* START *
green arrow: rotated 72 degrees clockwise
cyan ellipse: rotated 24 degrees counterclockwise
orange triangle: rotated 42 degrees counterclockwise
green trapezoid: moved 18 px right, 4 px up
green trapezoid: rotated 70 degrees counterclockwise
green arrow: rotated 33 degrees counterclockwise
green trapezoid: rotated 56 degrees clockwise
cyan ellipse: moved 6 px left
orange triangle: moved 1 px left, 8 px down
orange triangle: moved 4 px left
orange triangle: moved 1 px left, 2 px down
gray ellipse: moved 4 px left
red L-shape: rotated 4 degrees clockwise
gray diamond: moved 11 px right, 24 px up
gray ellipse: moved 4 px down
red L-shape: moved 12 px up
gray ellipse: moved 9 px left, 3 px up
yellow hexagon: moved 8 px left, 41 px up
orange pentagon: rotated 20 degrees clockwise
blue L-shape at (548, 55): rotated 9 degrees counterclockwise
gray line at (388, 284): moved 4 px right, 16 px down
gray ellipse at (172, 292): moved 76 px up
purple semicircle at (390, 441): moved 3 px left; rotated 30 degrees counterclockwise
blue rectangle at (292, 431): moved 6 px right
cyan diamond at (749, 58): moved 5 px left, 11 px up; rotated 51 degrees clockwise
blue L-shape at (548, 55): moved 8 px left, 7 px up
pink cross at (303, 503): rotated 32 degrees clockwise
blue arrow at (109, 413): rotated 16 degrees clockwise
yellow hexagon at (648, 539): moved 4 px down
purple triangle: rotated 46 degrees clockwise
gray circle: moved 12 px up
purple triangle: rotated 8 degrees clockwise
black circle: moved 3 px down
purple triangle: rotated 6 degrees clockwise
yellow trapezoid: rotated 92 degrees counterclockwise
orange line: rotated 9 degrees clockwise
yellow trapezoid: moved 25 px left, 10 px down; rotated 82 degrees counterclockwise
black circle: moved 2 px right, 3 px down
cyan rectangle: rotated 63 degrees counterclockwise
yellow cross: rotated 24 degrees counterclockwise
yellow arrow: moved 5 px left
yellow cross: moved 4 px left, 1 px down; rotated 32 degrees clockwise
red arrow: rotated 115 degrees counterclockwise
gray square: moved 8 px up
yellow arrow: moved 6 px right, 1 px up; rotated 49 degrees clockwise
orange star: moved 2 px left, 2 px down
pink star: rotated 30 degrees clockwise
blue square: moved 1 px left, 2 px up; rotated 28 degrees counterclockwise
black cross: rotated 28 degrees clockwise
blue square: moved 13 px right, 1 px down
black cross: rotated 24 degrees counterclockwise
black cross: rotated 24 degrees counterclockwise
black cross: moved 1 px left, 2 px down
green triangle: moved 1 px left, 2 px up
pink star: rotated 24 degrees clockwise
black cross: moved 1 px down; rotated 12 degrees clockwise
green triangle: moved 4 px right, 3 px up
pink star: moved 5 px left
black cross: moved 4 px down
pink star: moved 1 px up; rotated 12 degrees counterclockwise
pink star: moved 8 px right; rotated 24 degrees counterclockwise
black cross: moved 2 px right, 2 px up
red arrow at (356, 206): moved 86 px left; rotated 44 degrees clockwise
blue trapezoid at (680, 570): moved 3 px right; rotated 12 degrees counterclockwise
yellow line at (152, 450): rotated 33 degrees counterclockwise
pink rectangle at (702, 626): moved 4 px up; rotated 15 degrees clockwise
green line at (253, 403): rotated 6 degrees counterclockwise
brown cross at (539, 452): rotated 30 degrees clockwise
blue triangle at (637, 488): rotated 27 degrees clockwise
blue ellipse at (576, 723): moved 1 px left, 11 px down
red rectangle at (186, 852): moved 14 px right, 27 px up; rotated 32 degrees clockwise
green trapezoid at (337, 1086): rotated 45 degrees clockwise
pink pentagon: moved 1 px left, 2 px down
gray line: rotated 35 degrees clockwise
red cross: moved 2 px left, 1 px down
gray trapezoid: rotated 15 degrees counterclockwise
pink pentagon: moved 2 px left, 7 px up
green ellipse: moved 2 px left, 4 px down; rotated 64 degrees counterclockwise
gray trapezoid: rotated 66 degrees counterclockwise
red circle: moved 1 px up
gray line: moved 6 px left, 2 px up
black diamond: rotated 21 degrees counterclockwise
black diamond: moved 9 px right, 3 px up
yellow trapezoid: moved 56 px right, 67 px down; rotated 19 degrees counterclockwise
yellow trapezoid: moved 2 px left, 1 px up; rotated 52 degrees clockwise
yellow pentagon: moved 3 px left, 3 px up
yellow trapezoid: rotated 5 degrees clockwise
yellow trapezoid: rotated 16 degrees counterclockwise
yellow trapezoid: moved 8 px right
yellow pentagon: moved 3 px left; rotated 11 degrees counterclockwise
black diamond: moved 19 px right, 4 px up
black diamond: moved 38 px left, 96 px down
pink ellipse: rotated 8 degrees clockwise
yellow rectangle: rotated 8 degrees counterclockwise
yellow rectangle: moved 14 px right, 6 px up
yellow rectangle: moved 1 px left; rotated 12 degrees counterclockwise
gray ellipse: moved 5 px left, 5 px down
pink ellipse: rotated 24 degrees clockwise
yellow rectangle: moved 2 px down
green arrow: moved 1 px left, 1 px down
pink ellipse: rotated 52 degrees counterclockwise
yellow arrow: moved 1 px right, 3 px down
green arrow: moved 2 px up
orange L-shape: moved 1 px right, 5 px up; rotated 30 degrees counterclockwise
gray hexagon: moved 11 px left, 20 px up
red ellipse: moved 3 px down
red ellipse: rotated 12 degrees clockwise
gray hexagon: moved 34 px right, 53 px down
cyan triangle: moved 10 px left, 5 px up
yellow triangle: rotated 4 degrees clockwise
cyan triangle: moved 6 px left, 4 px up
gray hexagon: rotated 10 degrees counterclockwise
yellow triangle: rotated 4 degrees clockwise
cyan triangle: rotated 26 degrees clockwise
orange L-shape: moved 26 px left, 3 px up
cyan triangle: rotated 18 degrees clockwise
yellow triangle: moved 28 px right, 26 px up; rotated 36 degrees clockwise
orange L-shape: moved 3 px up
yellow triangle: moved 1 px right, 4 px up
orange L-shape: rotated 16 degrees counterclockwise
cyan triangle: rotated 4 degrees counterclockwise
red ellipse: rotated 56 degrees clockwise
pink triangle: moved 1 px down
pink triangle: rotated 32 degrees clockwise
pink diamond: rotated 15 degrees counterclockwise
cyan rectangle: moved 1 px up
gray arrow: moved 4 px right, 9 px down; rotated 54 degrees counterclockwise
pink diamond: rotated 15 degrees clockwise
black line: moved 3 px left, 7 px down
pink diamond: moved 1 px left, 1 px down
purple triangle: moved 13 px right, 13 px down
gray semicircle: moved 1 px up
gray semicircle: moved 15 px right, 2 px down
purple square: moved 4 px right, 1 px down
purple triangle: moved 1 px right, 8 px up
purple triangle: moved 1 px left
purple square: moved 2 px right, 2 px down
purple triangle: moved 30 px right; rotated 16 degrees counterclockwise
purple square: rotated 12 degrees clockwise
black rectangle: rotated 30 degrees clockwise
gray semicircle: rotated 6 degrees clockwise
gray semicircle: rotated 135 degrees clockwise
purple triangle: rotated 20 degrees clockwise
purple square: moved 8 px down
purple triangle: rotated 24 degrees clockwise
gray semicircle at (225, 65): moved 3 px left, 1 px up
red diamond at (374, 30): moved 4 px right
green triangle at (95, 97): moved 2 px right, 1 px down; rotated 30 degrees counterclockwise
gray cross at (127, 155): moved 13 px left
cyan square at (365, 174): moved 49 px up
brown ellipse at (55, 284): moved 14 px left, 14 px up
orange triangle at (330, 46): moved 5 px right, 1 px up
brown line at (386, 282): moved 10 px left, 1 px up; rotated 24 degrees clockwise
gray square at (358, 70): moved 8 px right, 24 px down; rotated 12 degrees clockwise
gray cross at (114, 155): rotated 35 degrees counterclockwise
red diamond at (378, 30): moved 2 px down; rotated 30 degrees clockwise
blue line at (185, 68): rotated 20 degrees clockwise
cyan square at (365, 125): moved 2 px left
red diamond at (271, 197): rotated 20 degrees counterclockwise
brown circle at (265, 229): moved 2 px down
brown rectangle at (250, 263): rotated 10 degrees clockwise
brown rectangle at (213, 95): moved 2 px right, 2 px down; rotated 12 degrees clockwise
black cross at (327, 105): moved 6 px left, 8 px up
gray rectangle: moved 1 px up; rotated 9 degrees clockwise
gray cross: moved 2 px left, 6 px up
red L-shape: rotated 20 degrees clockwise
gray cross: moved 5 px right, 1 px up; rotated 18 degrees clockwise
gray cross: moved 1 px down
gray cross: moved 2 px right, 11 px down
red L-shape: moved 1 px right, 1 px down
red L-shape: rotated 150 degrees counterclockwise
* END *
[What the exercise asks] Render the entries as a numbered list, from the first line above through the line with "yellow trapezoid: moved 25", leaving out any blank lines.

[Result of this task]
1. green arrow: rotated 72 degrees clockwise
2. cyan ellipse: rotated 24 degrees counterclockwise
3. orange triangle: rotated 42 degrees counterclockwise
4. green trapezoid: moved 18 px right, 4 px up
5. green trapezoid: rotated 70 degrees counterclockwise
6. green arrow: rotated 33 degrees counterclockwise
7. green trapezoid: rotated 56 degrees clockwise
8. cyan ellipse: moved 6 px left
9. orange triangle: moved 1 px left, 8 px down
10. orange triangle: moved 4 px left
11. orange triangle: moved 1 px left, 2 px down
12. gray ellipse: moved 4 px left
13. red L-shape: rotated 4 degrees clockwise
14. gray diamond: moved 11 px right, 24 px up
15. gray ellipse: moved 4 px down
16. red L-shape: moved 12 px up
17. gray ellipse: moved 9 px left, 3 px up
18. yellow hexagon: moved 8 px left, 41 px up
19. orange pentagon: rotated 20 degrees clockwise
20. blue L-shape at (548, 55): rotated 9 degrees counterclockwise
21. gray line at (388, 284): moved 4 px right, 16 px down
22. gray ellipse at (172, 292): moved 76 px up
23. purple semicircle at (390, 441): moved 3 px left; rotated 30 degrees counterclockwise
24. blue rectangle at (292, 431): moved 6 px right
25. cyan diamond at (749, 58): moved 5 px left, 11 px up; rotated 51 degrees clockwise
26. blue L-shape at (548, 55): moved 8 px left, 7 px up
27. pink cross at (303, 503): rotated 32 degrees clockwise
28. blue arrow at (109, 413): rotated 16 degrees clockwise
29. yellow hexagon at (648, 539): moved 4 px down
30. purple triangle: rotated 46 degrees clockwise
31. gray circle: moved 12 px up
32. purple triangle: rotated 8 degrees clockwise
33. black circle: moved 3 px down
34. purple triangle: rotated 6 degrees clockwise
35. yellow trapezoid: rotated 92 degrees counterclockwise
36. orange line: rotated 9 degrees clockwise
37. yellow trapezoid: moved 25 px left, 10 px down; rotated 82 degrees counterclockwise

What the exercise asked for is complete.